WORK REQUIRED: Word for word, copy the lines beginning at the one with "SONAR pin TRIG: D5 -> A0" and ending at the last line below; pictures stay out.

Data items

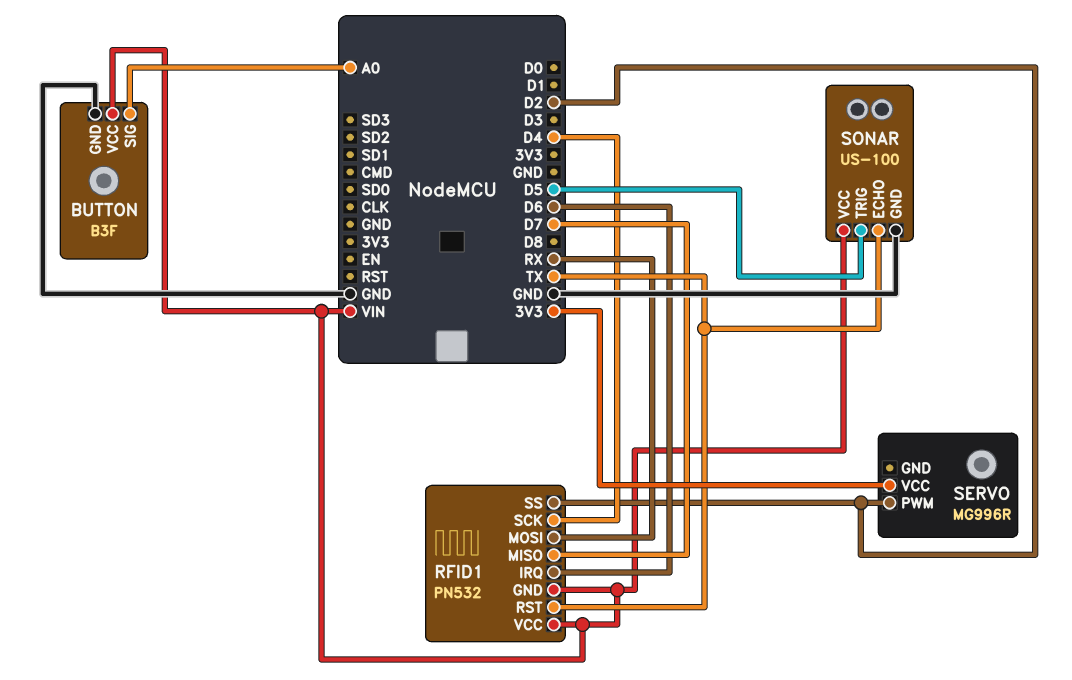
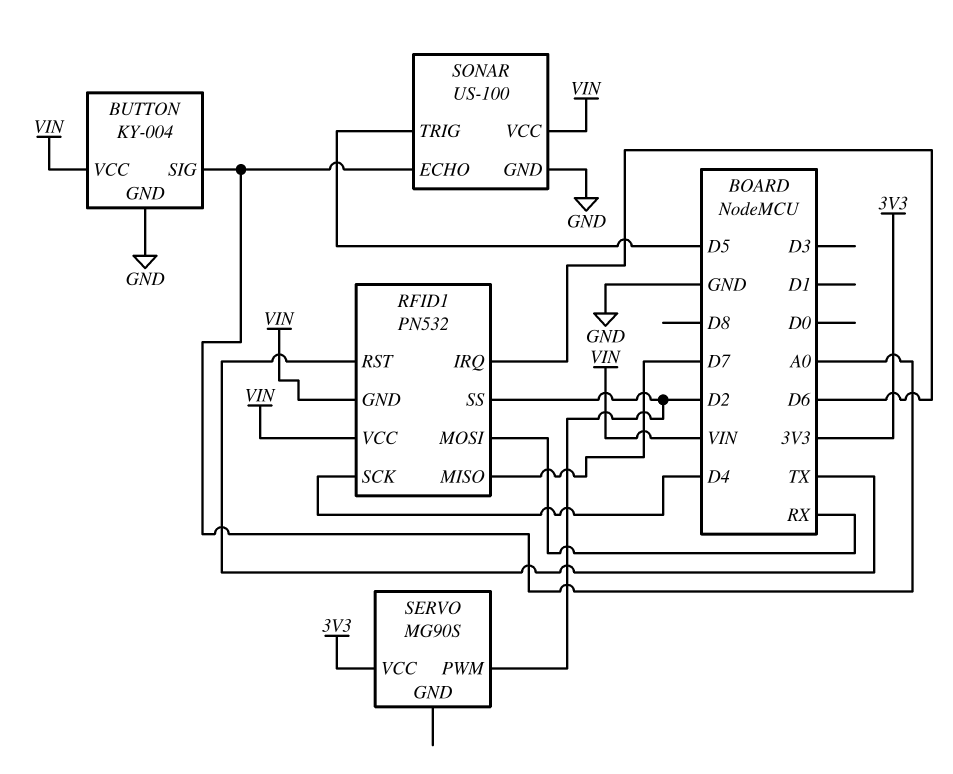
BUTTON: B3F -> KY-004
SERVO: MG996R -> MG90S
SONAR pin ECHO: TX -> A0

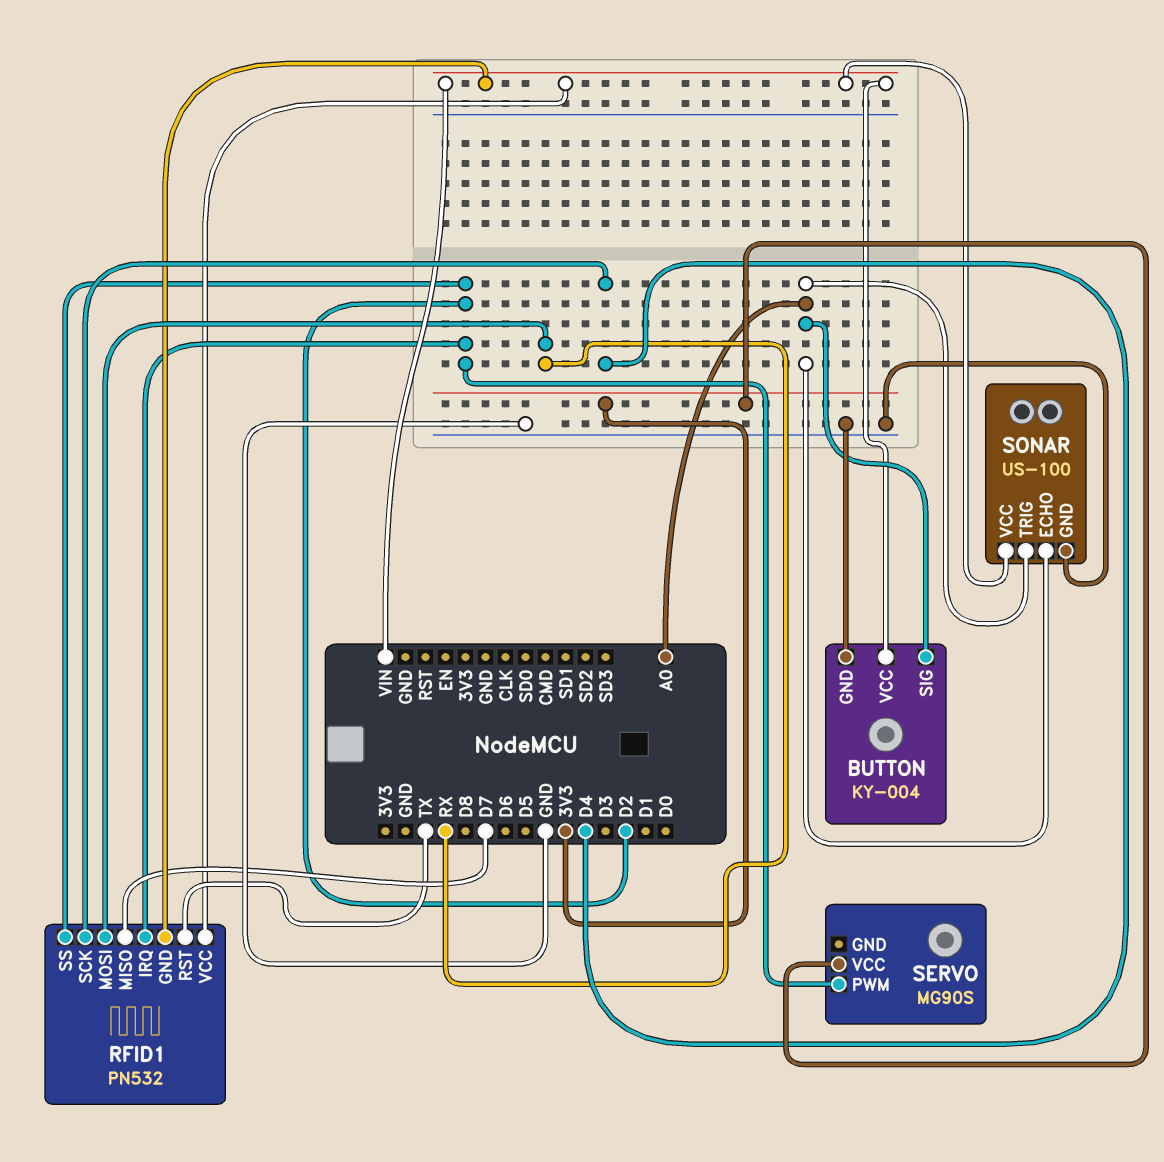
RFID1 pin IRQ: D6 -> D2
SONAR pin TRIG: D5 -> A0

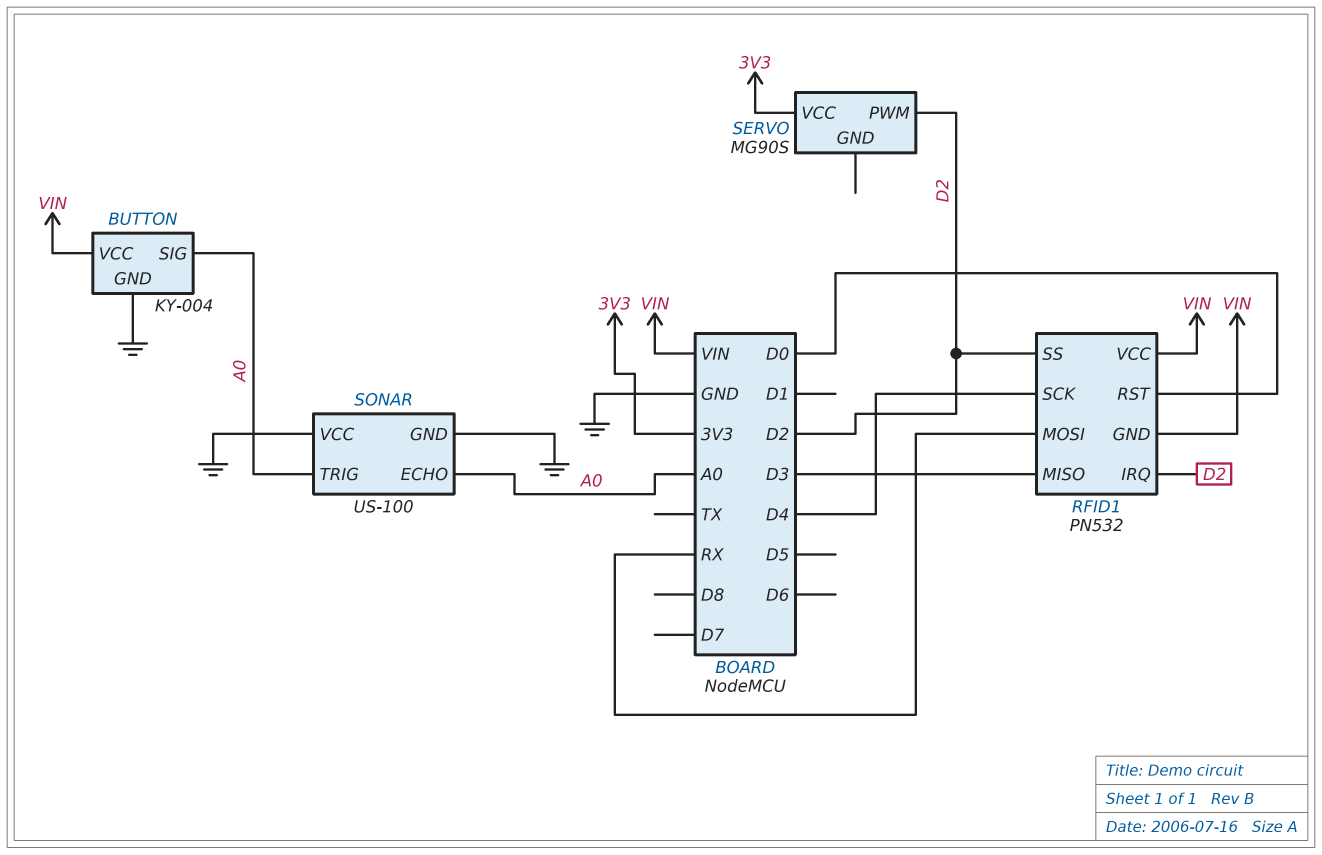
RFID1 pin MISO: D7 -> D3
RFID1 pin RST: TX -> D0
SONAR pin VCC: VIN -> GND

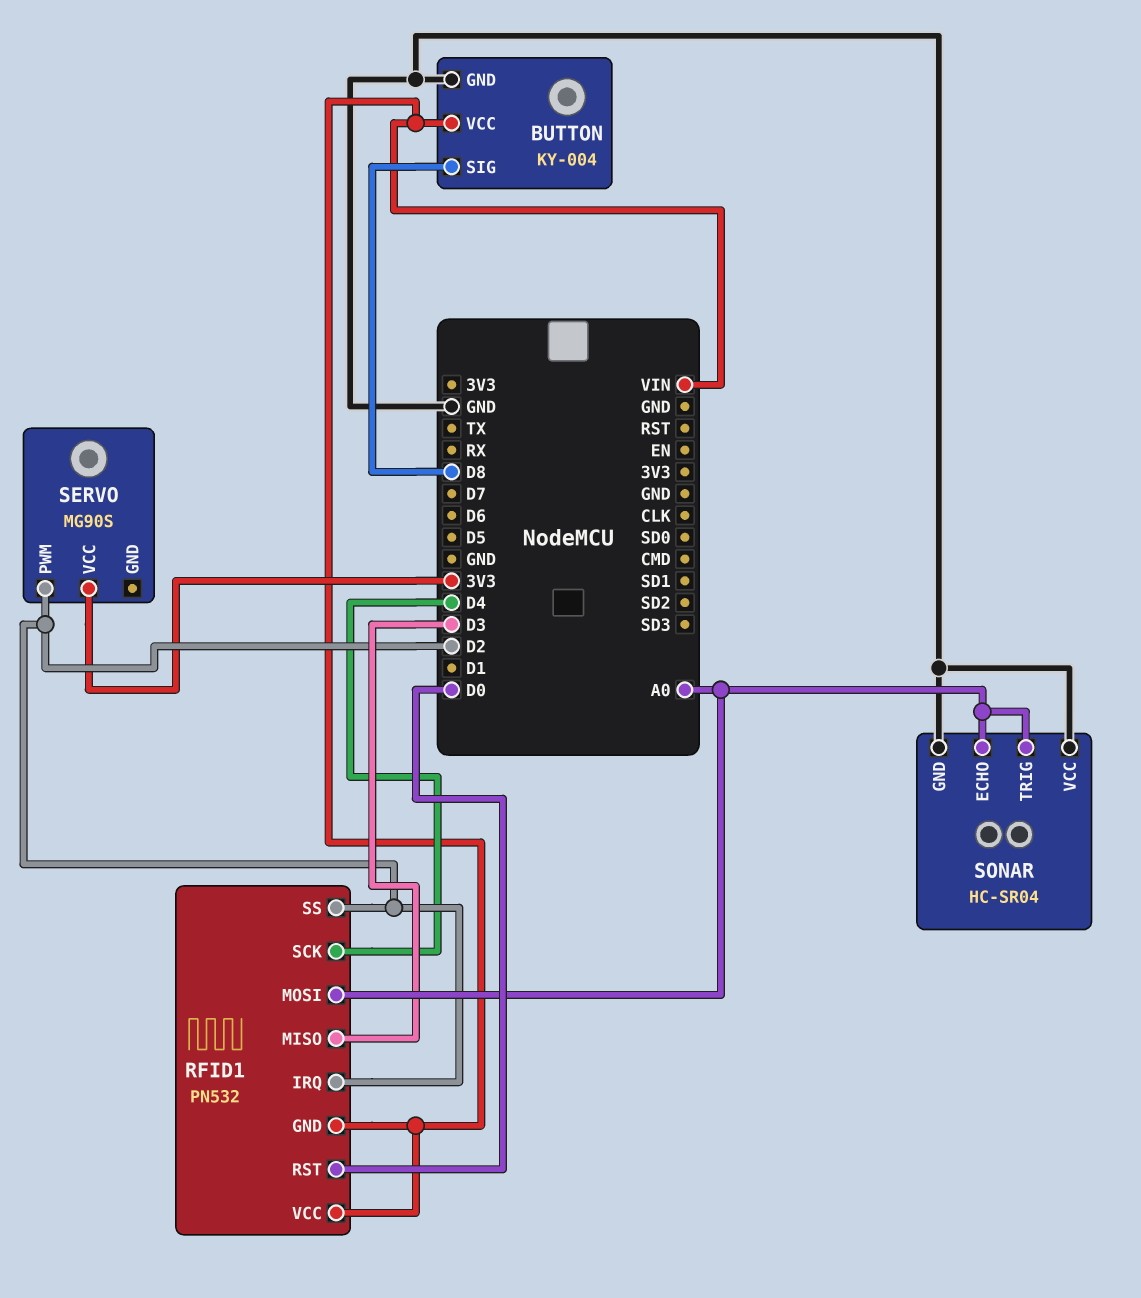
BUTTON pin SIG: A0 -> D8
RFID1 pin MOSI: RX -> A0
SONAR: US-100 -> HC-SR04

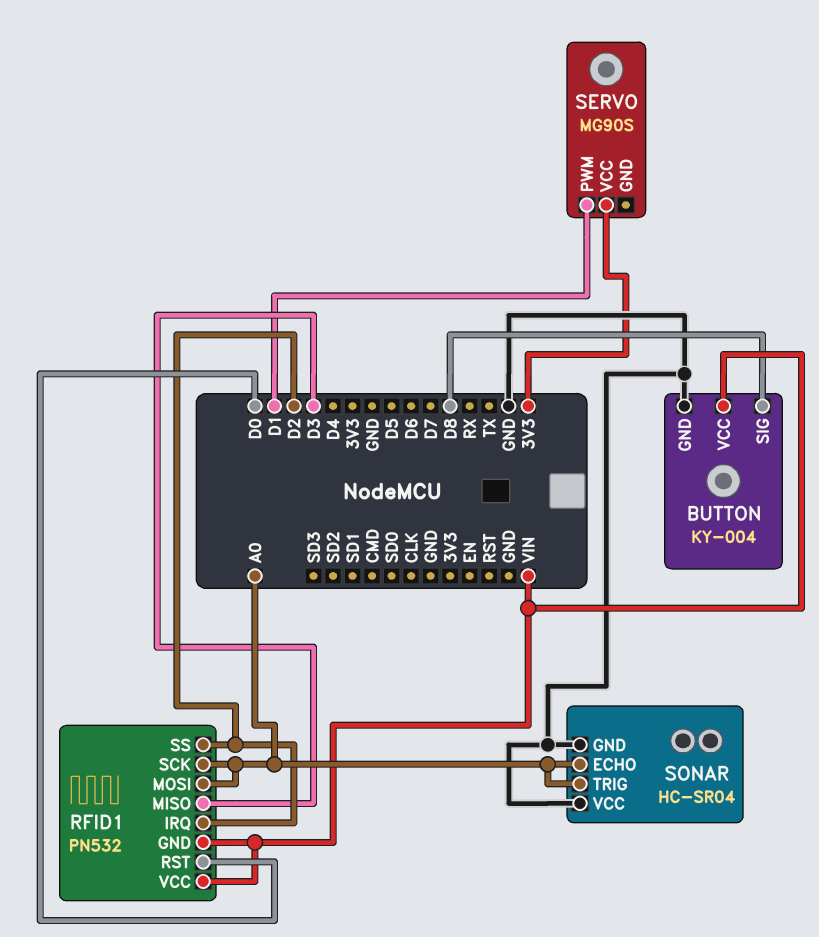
RFID1 pin SCK: D4 -> A0
SERVO pin PWM: D2 -> D1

RESPONSE TO THIS EXERCISE:
SONAR pin TRIG: D5 -> A0

RFID1 pin MISO: D7 -> D3
RFID1 pin RST: TX -> D0
SONAR pin VCC: VIN -> GND

BUTTON pin SIG: A0 -> D8
RFID1 pin MOSI: RX -> A0
SONAR: US-100 -> HC-SR04

RFID1 pin SCK: D4 -> A0
SERVO pin PWM: D2 -> D1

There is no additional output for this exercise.